▸ Data section:
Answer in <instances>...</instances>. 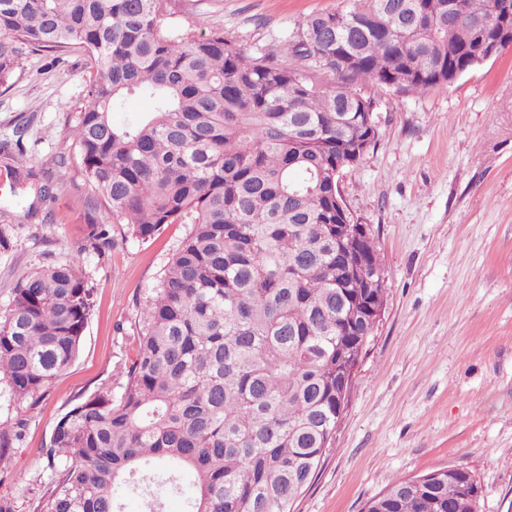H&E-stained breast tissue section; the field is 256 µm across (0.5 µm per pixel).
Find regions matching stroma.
I'll return each instance as SVG.
<instances>
[{"instance_id": "stroma-1", "label": "stroma", "mask_w": 512, "mask_h": 512, "mask_svg": "<svg viewBox=\"0 0 512 512\" xmlns=\"http://www.w3.org/2000/svg\"><path fill=\"white\" fill-rule=\"evenodd\" d=\"M344 0H175L196 35L224 32L250 55L287 60V36L310 14ZM78 47L22 57L0 86V142L23 143L34 179L0 193L15 232L0 250V308L34 269L69 258L89 224L112 244L83 265L94 309L80 350L27 414L0 495L33 512L44 487L42 447L75 399L117 387L135 345V319L185 228L151 239L112 221L83 176L70 130L86 85ZM378 135L344 170L346 205L369 225L384 269L385 312L360 360L336 439L295 512H363L396 479L462 465L480 488V512H512V45L447 89L400 95L367 84ZM52 196L38 202L41 185ZM38 202L40 216L27 208Z\"/></svg>"}]
</instances>
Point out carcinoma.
<instances>
[{"mask_svg": "<svg viewBox=\"0 0 512 512\" xmlns=\"http://www.w3.org/2000/svg\"><path fill=\"white\" fill-rule=\"evenodd\" d=\"M502 2L463 0L450 20L449 0H349L297 23L283 62L168 26L172 0H0V85L22 56L78 41L89 78L71 138L83 175L136 239L186 225L145 293L119 390L56 422L33 512H119L124 487L161 512L187 470V512H294L348 405L342 377L374 333L360 305L385 306V289L357 277L336 288L326 228L339 172L377 131L361 87L447 88L448 69L477 66L471 49L506 38ZM133 95L154 110L115 126ZM0 162L15 187L32 177L18 139L0 144ZM110 243L91 224L76 254L19 280L0 309V387L17 411L0 421V472L24 413L77 356L93 308L82 255ZM344 248L382 267L372 238ZM476 486L464 467L420 487L400 478L364 512H479Z\"/></svg>", "mask_w": 512, "mask_h": 512, "instance_id": "cac0c4a2", "label": "carcinoma"}]
</instances>
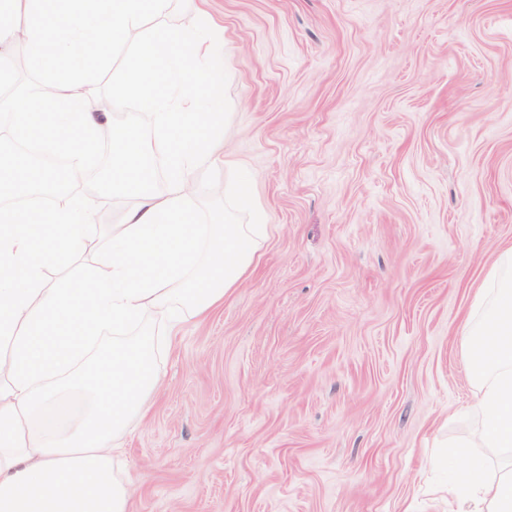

▸ The request: Copy each line of the listing in which the word "carcinoma" can be found.

▸ Result of the exercise:
Point out carcinoma.
[{"mask_svg": "<svg viewBox=\"0 0 512 512\" xmlns=\"http://www.w3.org/2000/svg\"><path fill=\"white\" fill-rule=\"evenodd\" d=\"M502 2L463 0L450 20L449 0H349L297 23L283 62L168 26L172 0H0V85L22 56L78 41L89 78L71 138L83 175L136 239L186 225L145 293L119 390L56 422L33 512H119L124 487L161 512L187 470V512H294L348 405L342 377L374 333L360 305L385 306V289L357 277L336 288L326 228L339 172L377 131L361 87L447 88L448 69L477 66L471 49L506 38ZM133 95L154 110L115 126ZM0 162L15 187L32 177L18 139L0 144ZM110 243L91 224L76 254L19 280L0 309V387L17 411L0 421V472L24 413L77 356L93 308L82 255ZM344 248L382 267L372 238ZM476 486L464 467L420 487L400 478L364 512H479Z\"/></svg>", "mask_w": 512, "mask_h": 512, "instance_id": "cac0c4a2", "label": "carcinoma"}]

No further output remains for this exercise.